Instructions for the task: Copy the listing that follows exactly. Its pictures do not belong in the copy.

+ + + + + + +

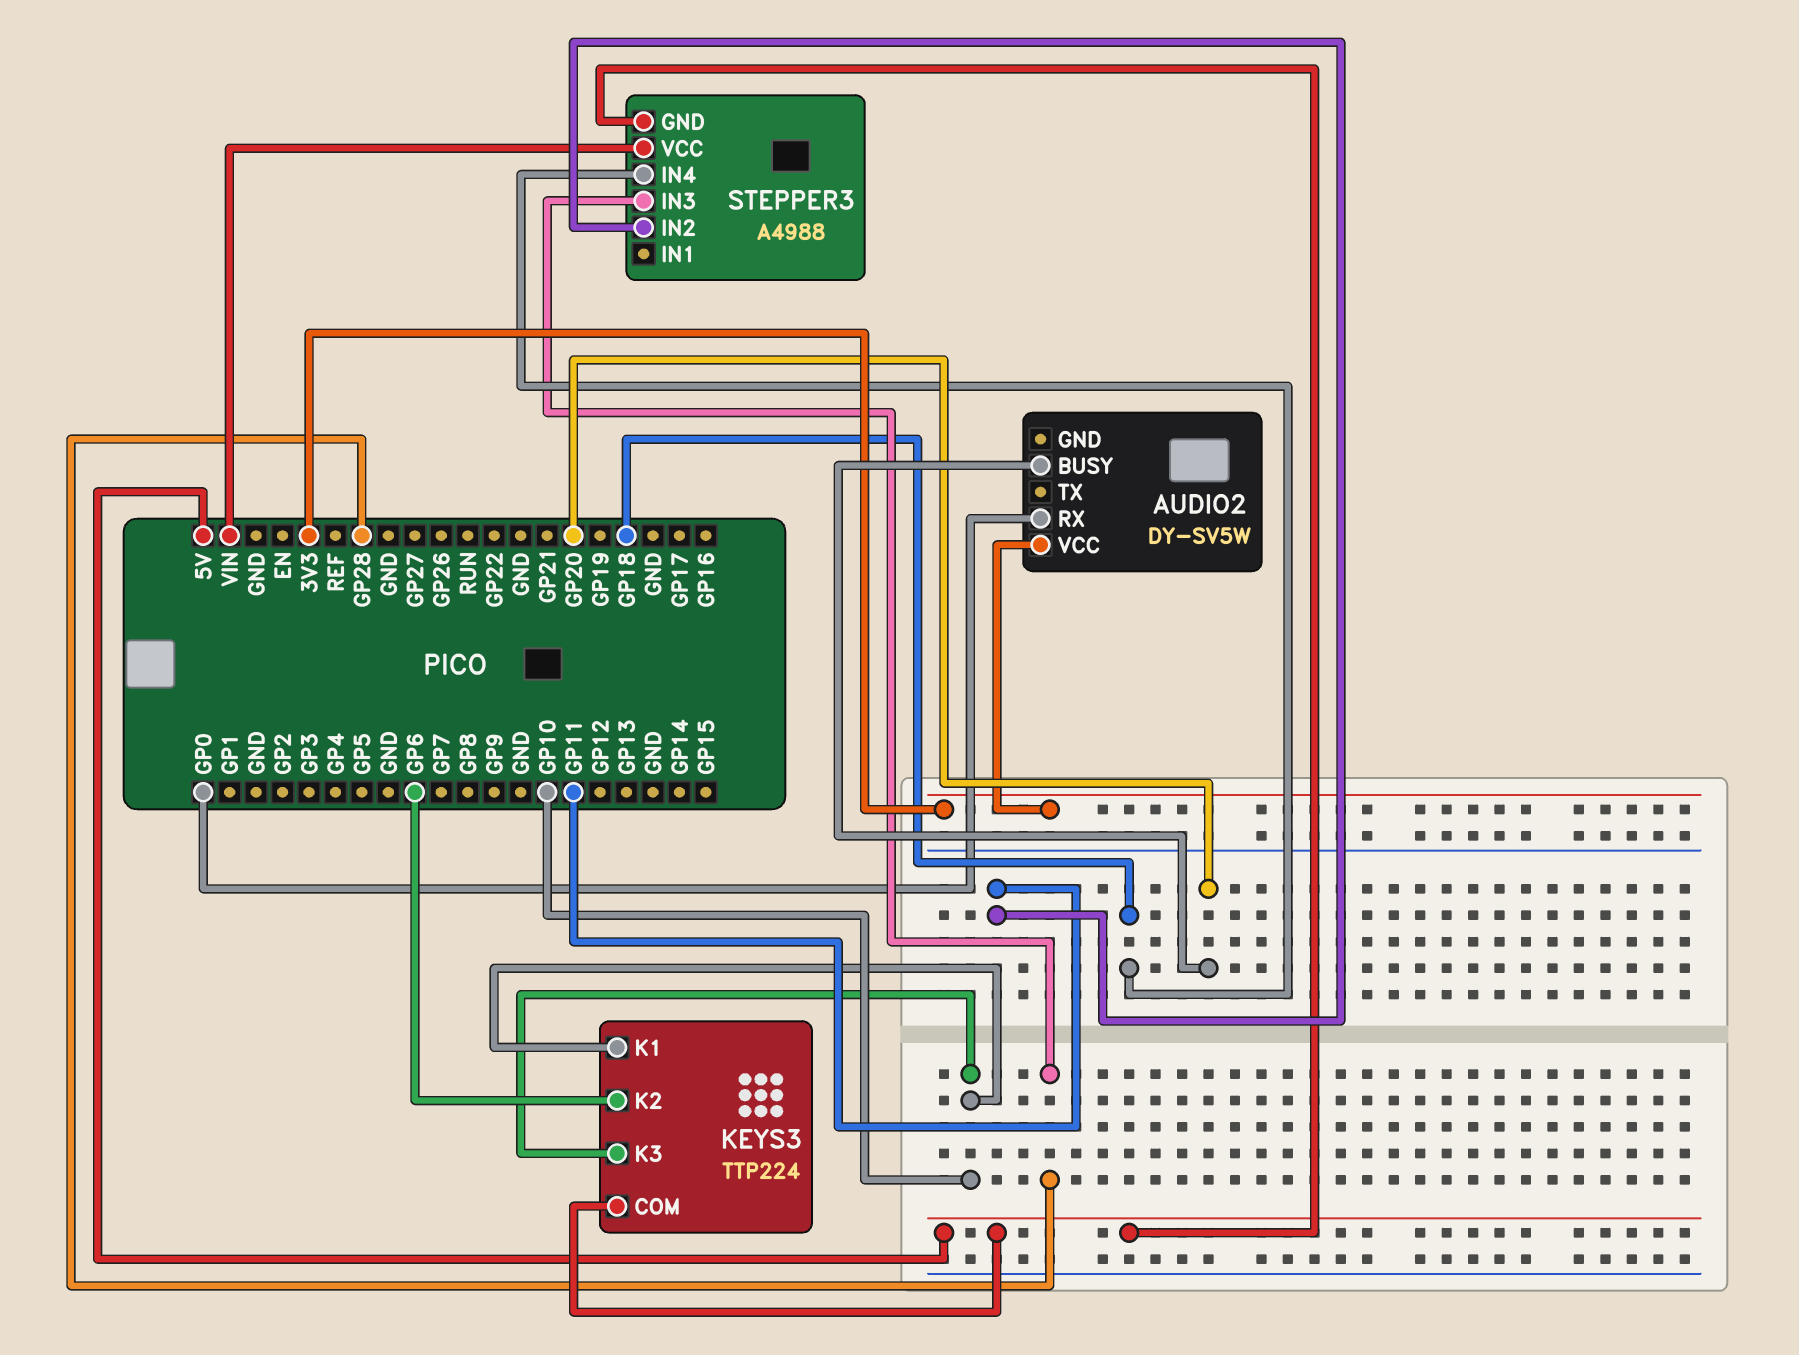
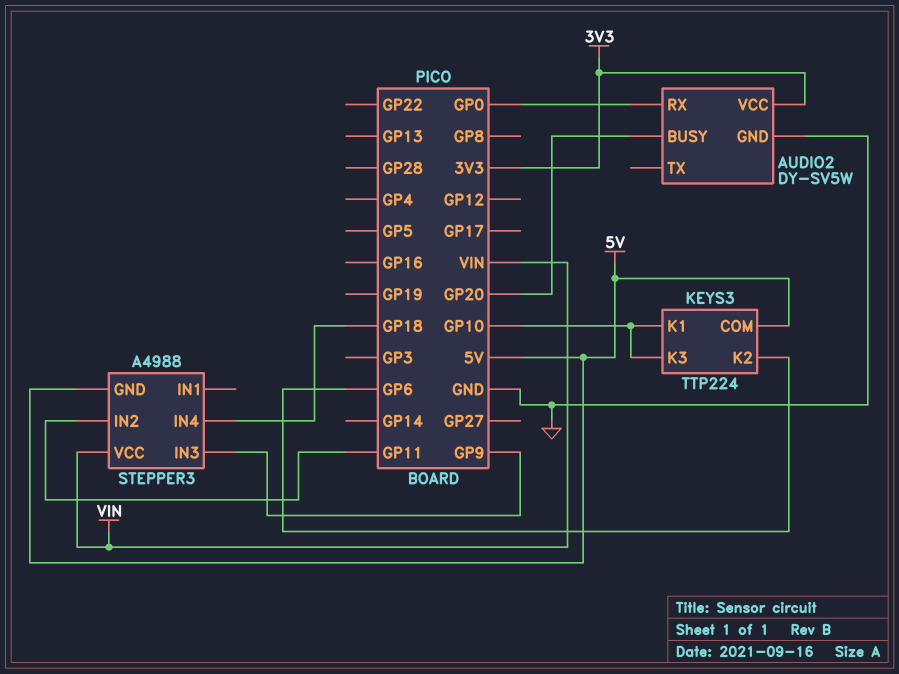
AUDIO2 pin GND: none -> GND
STEPPER3 pin IN3: GP28 -> GP9

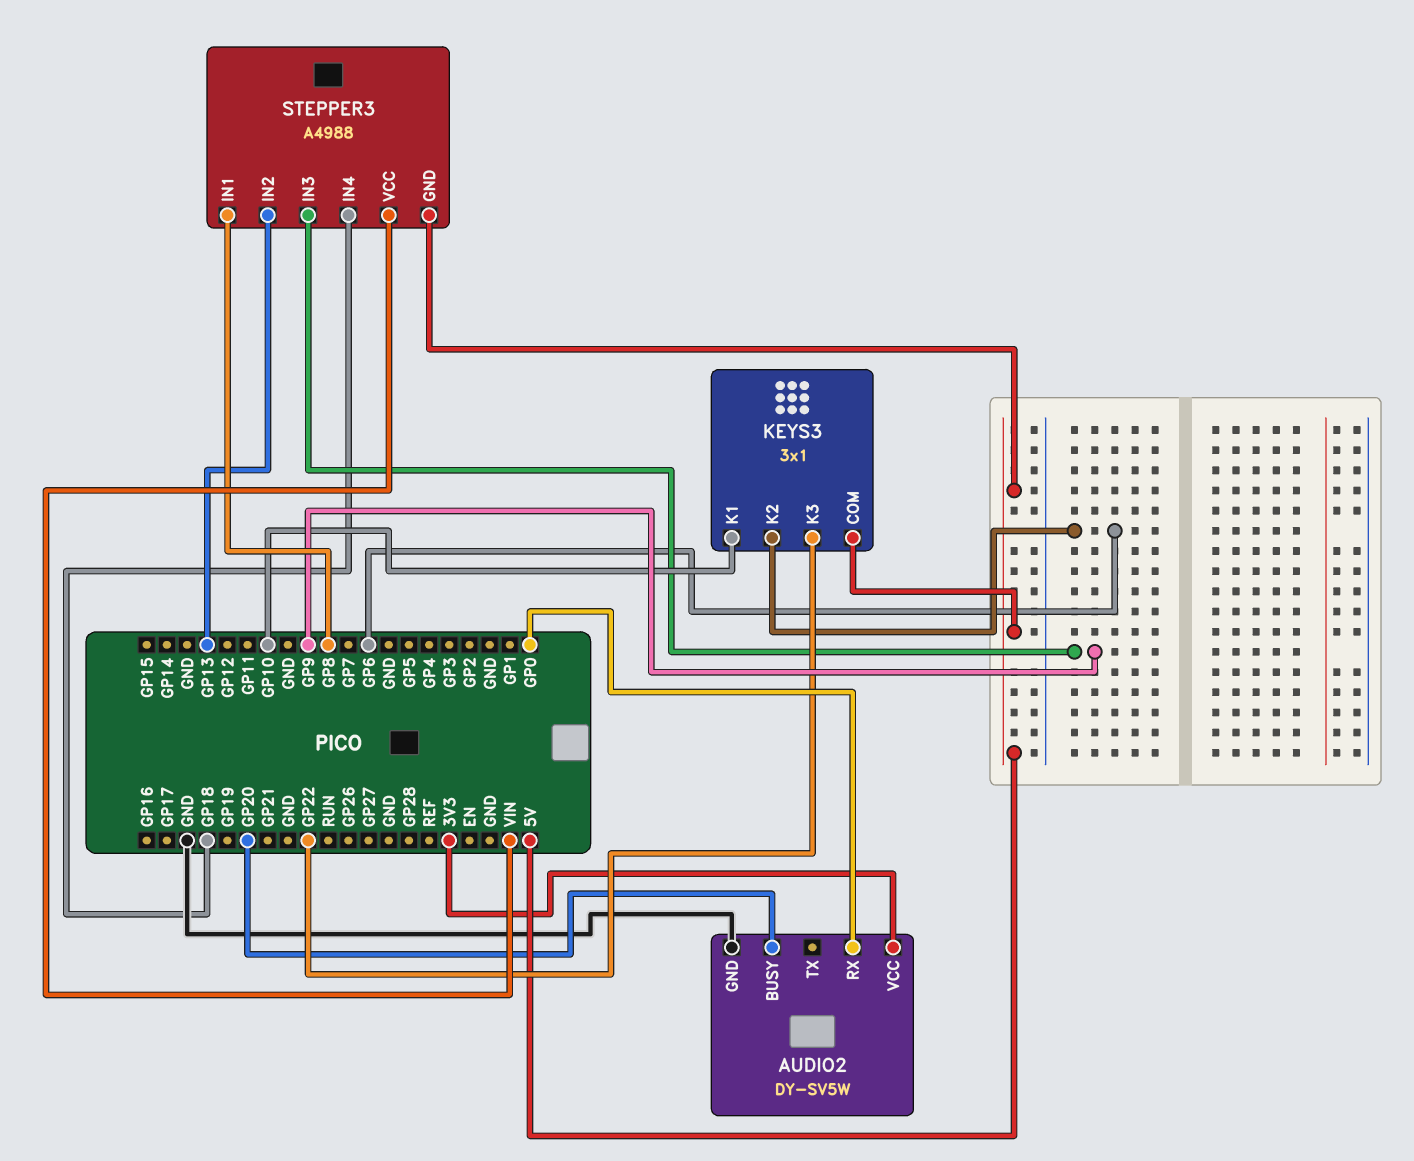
KEYS3: TTP224 -> 3x1
KEYS3 pin K3: GP10 -> GP22
STEPPER3 pin IN1: none -> GP8
STEPPER3 pin IN2: GP11 -> GP13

+ + + + + + +

Response:
AUDIO2 pin GND: none -> GND
STEPPER3 pin IN3: GP28 -> GP9

KEYS3: TTP224 -> 3x1
KEYS3 pin K3: GP10 -> GP22
STEPPER3 pin IN1: none -> GP8
STEPPER3 pin IN2: GP11 -> GP13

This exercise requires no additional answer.